══ Record list ══
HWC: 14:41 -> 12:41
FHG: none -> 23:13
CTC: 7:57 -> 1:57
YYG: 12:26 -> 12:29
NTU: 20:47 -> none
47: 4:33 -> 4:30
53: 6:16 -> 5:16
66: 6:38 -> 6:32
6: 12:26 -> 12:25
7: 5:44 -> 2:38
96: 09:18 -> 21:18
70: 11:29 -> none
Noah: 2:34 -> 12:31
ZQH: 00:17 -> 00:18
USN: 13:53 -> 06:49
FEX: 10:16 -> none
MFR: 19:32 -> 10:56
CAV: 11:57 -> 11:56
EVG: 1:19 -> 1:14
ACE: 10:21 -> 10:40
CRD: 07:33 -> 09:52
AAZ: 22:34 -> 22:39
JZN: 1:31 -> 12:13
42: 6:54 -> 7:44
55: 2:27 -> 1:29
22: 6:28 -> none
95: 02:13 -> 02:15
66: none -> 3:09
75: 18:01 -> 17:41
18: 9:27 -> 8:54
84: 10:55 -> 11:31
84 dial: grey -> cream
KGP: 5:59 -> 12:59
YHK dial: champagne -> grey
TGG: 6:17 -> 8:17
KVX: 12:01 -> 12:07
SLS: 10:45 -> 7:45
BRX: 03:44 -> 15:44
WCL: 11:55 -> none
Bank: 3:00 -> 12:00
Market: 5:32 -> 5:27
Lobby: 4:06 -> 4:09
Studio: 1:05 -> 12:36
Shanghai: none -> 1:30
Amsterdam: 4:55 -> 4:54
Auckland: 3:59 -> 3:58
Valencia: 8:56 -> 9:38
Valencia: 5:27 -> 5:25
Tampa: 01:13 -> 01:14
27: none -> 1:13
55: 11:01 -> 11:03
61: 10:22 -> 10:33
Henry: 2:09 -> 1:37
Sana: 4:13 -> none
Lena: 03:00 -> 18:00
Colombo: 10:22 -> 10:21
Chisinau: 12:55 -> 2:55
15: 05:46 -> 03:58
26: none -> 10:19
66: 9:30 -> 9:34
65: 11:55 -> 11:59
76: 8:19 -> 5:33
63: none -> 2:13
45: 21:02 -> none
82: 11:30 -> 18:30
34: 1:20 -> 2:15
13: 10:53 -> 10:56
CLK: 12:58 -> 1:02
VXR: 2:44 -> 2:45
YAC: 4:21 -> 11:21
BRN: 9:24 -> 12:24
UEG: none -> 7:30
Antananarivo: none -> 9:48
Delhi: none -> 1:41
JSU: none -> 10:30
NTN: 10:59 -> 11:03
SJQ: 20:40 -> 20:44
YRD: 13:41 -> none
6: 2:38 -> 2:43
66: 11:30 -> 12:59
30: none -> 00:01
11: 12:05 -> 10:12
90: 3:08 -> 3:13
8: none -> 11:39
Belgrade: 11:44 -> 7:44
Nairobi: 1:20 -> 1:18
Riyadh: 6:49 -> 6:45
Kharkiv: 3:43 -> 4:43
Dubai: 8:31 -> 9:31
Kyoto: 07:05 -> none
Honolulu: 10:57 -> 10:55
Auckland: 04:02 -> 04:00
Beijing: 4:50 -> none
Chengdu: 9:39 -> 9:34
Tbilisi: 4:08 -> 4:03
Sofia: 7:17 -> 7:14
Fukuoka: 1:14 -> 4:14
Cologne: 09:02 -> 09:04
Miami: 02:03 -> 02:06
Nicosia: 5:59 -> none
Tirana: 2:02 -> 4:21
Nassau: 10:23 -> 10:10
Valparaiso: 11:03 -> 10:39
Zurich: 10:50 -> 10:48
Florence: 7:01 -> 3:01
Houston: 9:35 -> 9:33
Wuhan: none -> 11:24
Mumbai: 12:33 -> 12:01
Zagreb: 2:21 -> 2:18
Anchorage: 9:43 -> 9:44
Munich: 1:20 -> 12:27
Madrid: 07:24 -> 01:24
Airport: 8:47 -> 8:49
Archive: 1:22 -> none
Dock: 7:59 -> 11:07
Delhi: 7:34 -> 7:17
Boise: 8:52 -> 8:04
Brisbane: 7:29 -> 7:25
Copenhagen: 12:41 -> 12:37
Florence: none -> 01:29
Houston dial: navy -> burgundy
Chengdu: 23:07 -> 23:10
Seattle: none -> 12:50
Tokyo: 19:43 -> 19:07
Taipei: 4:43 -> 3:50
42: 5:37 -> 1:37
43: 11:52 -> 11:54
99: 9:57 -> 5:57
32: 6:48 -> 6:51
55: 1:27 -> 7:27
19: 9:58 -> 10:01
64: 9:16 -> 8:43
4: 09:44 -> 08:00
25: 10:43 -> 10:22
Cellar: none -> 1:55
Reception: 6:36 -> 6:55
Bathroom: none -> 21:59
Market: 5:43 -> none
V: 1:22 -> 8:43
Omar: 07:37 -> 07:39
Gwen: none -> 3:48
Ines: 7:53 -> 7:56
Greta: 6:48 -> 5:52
═══
§ What is required: Turn every line of the listing above into a Markdown table with two columns, Row and Line. Skip any blank lines and number the rows in order.

§ Right answer:
| Row | Line |
|---|---|
| 1 | HWC: 14:41 -> 12:41 |
| 2 | FHG: none -> 23:13 |
| 3 | CTC: 7:57 -> 1:57 |
| 4 | YYG: 12:26 -> 12:29 |
| 5 | NTU: 20:47 -> none |
| 6 | 47: 4:33 -> 4:30 |
| 7 | 53: 6:16 -> 5:16 |
| 8 | 66: 6:38 -> 6:32 |
| 9 | 6: 12:26 -> 12:25 |
| 10 | 7: 5:44 -> 2:38 |
| 11 | 96: 09:18 -> 21:18 |
| 12 | 70: 11:29 -> none |
| 13 | Noah: 2:34 -> 12:31 |
| 14 | ZQH: 00:17 -> 00:18 |
| 15 | USN: 13:53 -> 06:49 |
| 16 | FEX: 10:16 -> none |
| 17 | MFR: 19:32 -> 10:56 |
| 18 | CAV: 11:57 -> 11:56 |
| 19 | EVG: 1:19 -> 1:14 |
| 20 | ACE: 10:21 -> 10:40 |
| 21 | CRD: 07:33 -> 09:52 |
| 22 | AAZ: 22:34 -> 22:39 |
| 23 | JZN: 1:31 -> 12:13 |
| 24 | 42: 6:54 -> 7:44 |
| 25 | 55: 2:27 -> 1:29 |
| 26 | 22: 6:28 -> none |
| 27 | 95: 02:13 -> 02:15 |
| 28 | 66: none -> 3:09 |
| 29 | 75: 18:01 -> 17:41 |
| 30 | 18: 9:27 -> 8:54 |
| 31 | 84: 10:55 -> 11:31 |
| 32 | 84 dial: grey -> cream |
| 33 | KGP: 5:59 -> 12:59 |
| 34 | YHK dial: champagne -> grey |
| 35 | TGG: 6:17 -> 8:17 |
| 36 | KVX: 12:01 -> 12:07 |
| 37 | SLS: 10:45 -> 7:45 |
| 38 | BRX: 03:44 -> 15:44 |
| 39 | WCL: 11:55 -> none |
| 40 | Bank: 3:00 -> 12:00 |
| 41 | Market: 5:32 -> 5:27 |
| 42 | Lobby: 4:06 -> 4:09 |
| 43 | Studio: 1:05 -> 12:36 |
| 44 | Shanghai: none -> 1:30 |
| 45 | Amsterdam: 4:55 -> 4:54 |
| 46 | Auckland: 3:59 -> 3:58 |
| 47 | Valencia: 8:56 -> 9:38 |
| 48 | Valencia: 5:27 -> 5:25 |
| 49 | Tampa: 01:13 -> 01:14 |
| 50 | 27: none -> 1:13 |
| 51 | 55: 11:01 -> 11:03 |
| 52 | 61: 10:22 -> 10:33 |
| 53 | Henry: 2:09 -> 1:37 |
| 54 | Sana: 4:13 -> none |
| 55 | Lena: 03:00 -> 18:00 |
| 56 | Colombo: 10:22 -> 10:21 |
| 57 | Chisinau: 12:55 -> 2:55 |
| 58 | 15: 05:46 -> 03:58 |
| 59 | 26: none -> 10:19 |
| 60 | 66: 9:30 -> 9:34 |
| 61 | 65: 11:55 -> 11:59 |
| 62 | 76: 8:19 -> 5:33 |
| 63 | 63: none -> 2:13 |
| 64 | 45: 21:02 -> none |
| 65 | 82: 11:30 -> 18:30 |
| 66 | 34: 1:20 -> 2:15 |
| 67 | 13: 10:53 -> 10:56 |
| 68 | CLK: 12:58 -> 1:02 |
| 69 | VXR: 2:44 -> 2:45 |
| 70 | YAC: 4:21 -> 11:21 |
| 71 | BRN: 9:24 -> 12:24 |
| 72 | UEG: none -> 7:30 |
| 73 | Antananarivo: none -> 9:48 |
| 74 | Delhi: none -> 1:41 |
| 75 | JSU: none -> 10:30 |
| 76 | NTN: 10:59 -> 11:03 |
| 77 | SJQ: 20:40 -> 20:44 |
| 78 | YRD: 13:41 -> none |
| 79 | 6: 2:38 -> 2:43 |
| 80 | 66: 11:30 -> 12:59 |
| 81 | 30: none -> 00:01 |
| 82 | 11: 12:05 -> 10:12 |
| 83 | 90: 3:08 -> 3:13 |
| 84 | 8: none -> 11:39 |
| 85 | Belgrade: 11:44 -> 7:44 |
| 86 | Nairobi: 1:20 -> 1:18 |
| 87 | Riyadh: 6:49 -> 6:45 |
| 88 | Kharkiv: 3:43 -> 4:43 |
| 89 | Dubai: 8:31 -> 9:31 |
| 90 | Kyoto: 07:05 -> none |
| 91 | Honolulu: 10:57 -> 10:55 |
| 92 | Auckland: 04:02 -> 04:00 |
| 93 | Beijing: 4:50 -> none |
| 94 | Chengdu: 9:39 -> 9:34 |
| 95 | Tbilisi: 4:08 -> 4:03 |
| 96 | Sofia: 7:17 -> 7:14 |
| 97 | Fukuoka: 1:14 -> 4:14 |
| 98 | Cologne: 09:02 -> 09:04 |
| 99 | Miami: 02:03 -> 02:06 |
| 100 | Nicosia: 5:59 -> none |
| 101 | Tirana: 2:02 -> 4:21 |
| 102 | Nassau: 10:23 -> 10:10 |
| 103 | Valparaiso: 11:03 -> 10:39 |
| 104 | Zurich: 10:50 -> 10:48 |
| 105 | Florence: 7:01 -> 3:01 |
| 106 | Houston: 9:35 -> 9:33 |
| 107 | Wuhan: none -> 11:24 |
| 108 | Mumbai: 12:33 -> 12:01 |
| 109 | Zagreb: 2:21 -> 2:18 |
| 110 | Anchorage: 9:43 -> 9:44 |
| 111 | Munich: 1:20 -> 12:27 |
| 112 | Madrid: 07:24 -> 01:24 |
| 113 | Airport: 8:47 -> 8:49 |
| 114 | Archive: 1:22 -> none |
| 115 | Dock: 7:59 -> 11:07 |
| 116 | Delhi: 7:34 -> 7:17 |
| 117 | Boise: 8:52 -> 8:04 |
| 118 | Brisbane: 7:29 -> 7:25 |
| 119 | Copenhagen: 12:41 -> 12:37 |
| 120 | Florence: none -> 01:29 |
| 121 | Houston dial: navy -> burgundy |
| 122 | Chengdu: 23:07 -> 23:10 |
| 123 | Seattle: none -> 12:50 |
| 124 | Tokyo: 19:43 -> 19:07 |
| 125 | Taipei: 4:43 -> 3:50 |
| 126 | 42: 5:37 -> 1:37 |
| 127 | 43: 11:52 -> 11:54 |
| 128 | 99: 9:57 -> 5:57 |
| 129 | 32: 6:48 -> 6:51 |
| 130 | 55: 1:27 -> 7:27 |
| 131 | 19: 9:58 -> 10:01 |
| 132 | 64: 9:16 -> 8:43 |
| 133 | 4: 09:44 -> 08:00 |
| 134 | 25: 10:43 -> 10:22 |
| 135 | Cellar: none -> 1:55 |
| 136 | Reception: 6:36 -> 6:55 |
| 137 | Bathroom: none -> 21:59 |
| 138 | Market: 5:43 -> none |
| 139 | V: 1:22 -> 8:43 |
| 140 | Omar: 07:37 -> 07:39 |
| 141 | Gwen: none -> 3:48 |
| 142 | Ines: 7:53 -> 7:56 |
| 143 | Greta: 6:48 -> 5:52 |